--- start of MATERIAL SUPPLIED ---

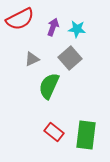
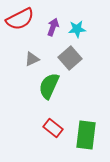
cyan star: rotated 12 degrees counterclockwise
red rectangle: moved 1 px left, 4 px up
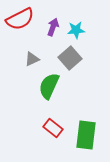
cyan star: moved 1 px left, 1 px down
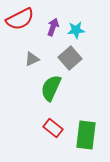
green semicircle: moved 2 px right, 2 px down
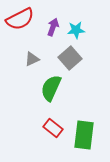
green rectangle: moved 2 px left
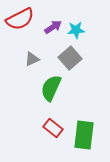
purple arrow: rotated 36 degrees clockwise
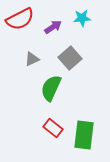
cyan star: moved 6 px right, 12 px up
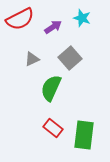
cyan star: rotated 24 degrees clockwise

--- end of MATERIAL SUPPLIED ---

■ THE PROBLEM
Copy out every line of the data above word for word, omitting the pictures.

■ COMPLETE ANSWER
cyan star: rotated 12 degrees counterclockwise
red rectangle: moved 1 px left, 4 px up
cyan star: moved 1 px left, 1 px down
green semicircle: moved 2 px right, 2 px down
green rectangle: moved 2 px left
purple arrow: rotated 36 degrees clockwise
cyan star: moved 6 px right, 12 px up
cyan star: rotated 24 degrees clockwise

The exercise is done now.